GIVEN DATA
□ □ □
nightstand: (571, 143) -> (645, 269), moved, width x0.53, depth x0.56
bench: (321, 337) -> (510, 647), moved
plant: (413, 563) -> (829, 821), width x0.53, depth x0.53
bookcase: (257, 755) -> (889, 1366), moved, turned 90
□ □ □
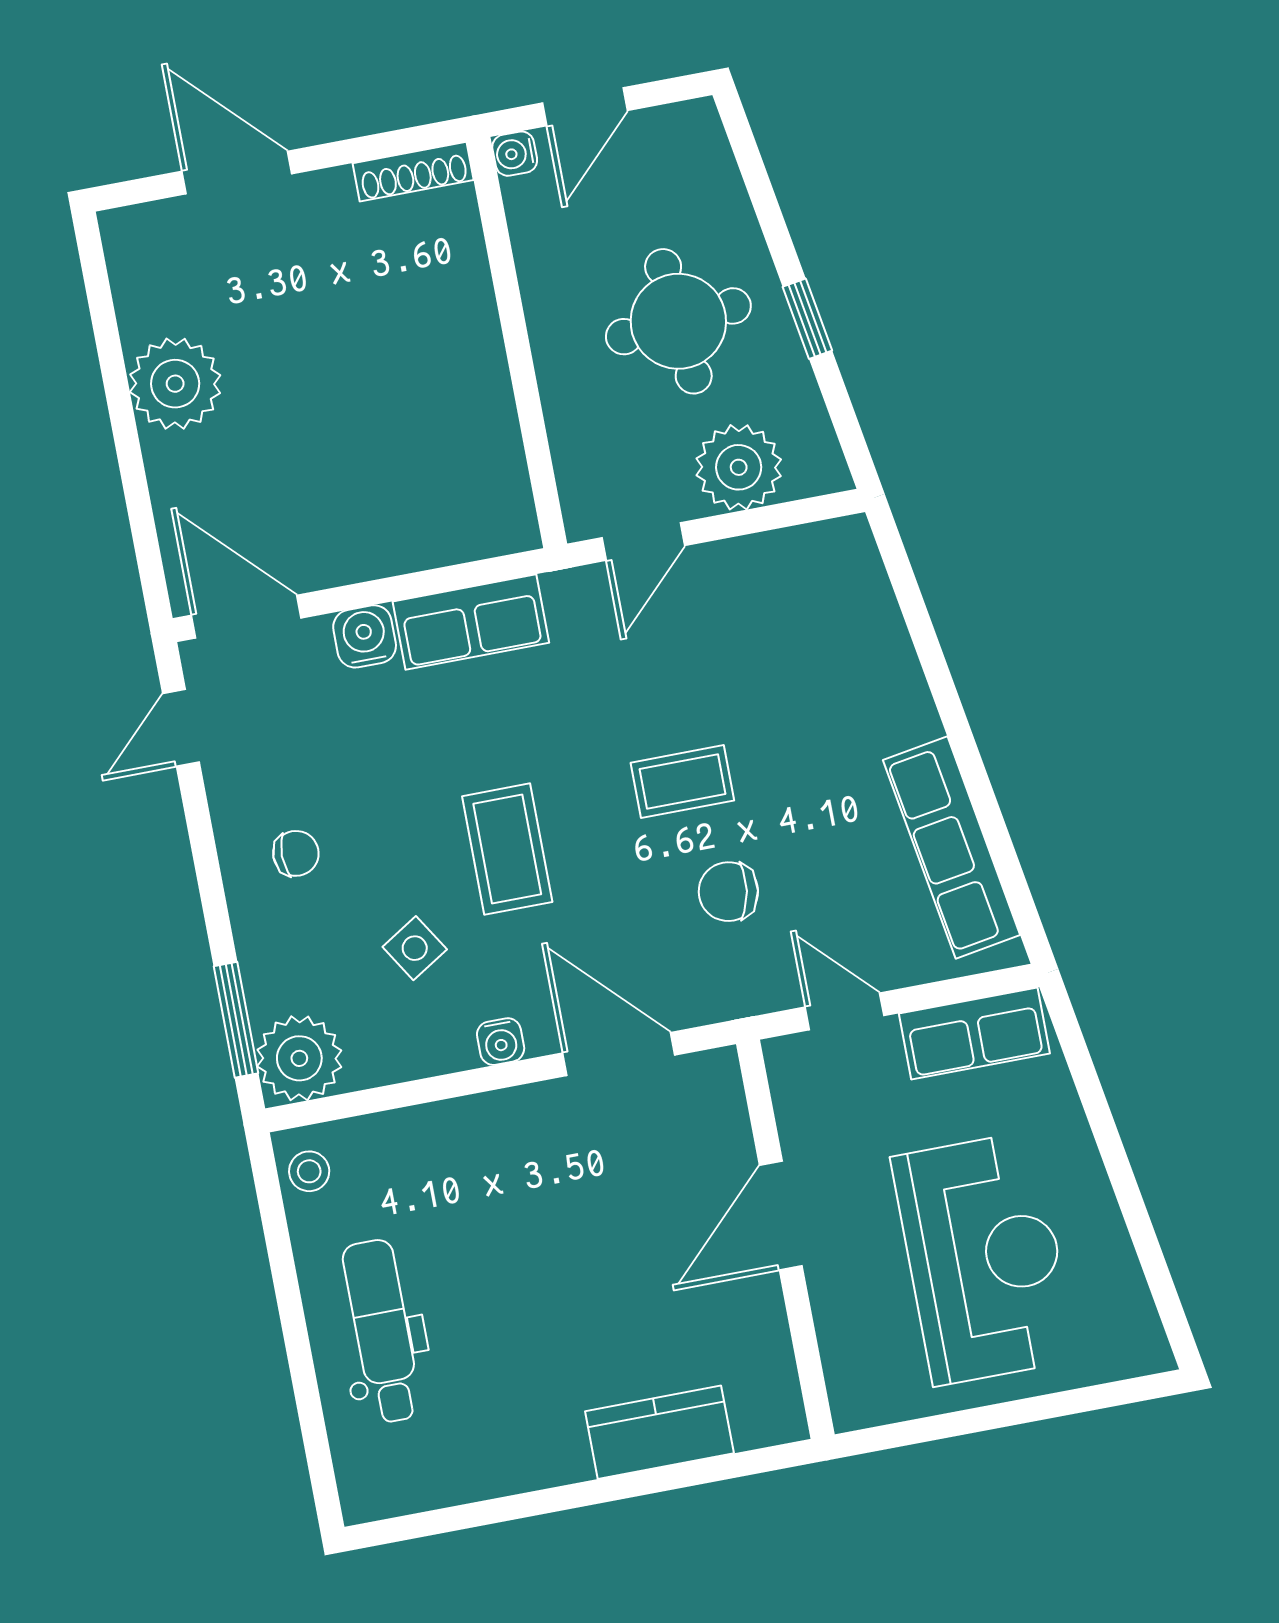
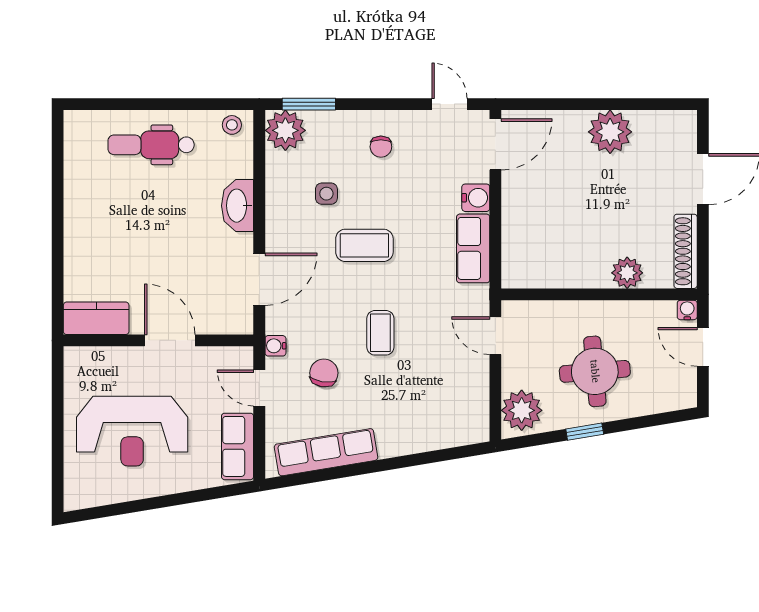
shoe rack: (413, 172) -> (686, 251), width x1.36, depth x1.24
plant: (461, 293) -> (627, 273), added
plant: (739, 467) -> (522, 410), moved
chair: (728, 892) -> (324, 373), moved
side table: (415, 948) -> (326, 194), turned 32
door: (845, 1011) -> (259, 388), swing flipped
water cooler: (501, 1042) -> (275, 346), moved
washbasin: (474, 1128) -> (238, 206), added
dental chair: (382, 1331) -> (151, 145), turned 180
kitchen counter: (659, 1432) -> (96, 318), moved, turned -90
□ □ □
PROBLEM TO SOLVE
Look over the records above and filter for each line with the word "added".

TASK SOLUTION
plant: (461, 293) -> (627, 273), added
washbasin: (474, 1128) -> (238, 206), added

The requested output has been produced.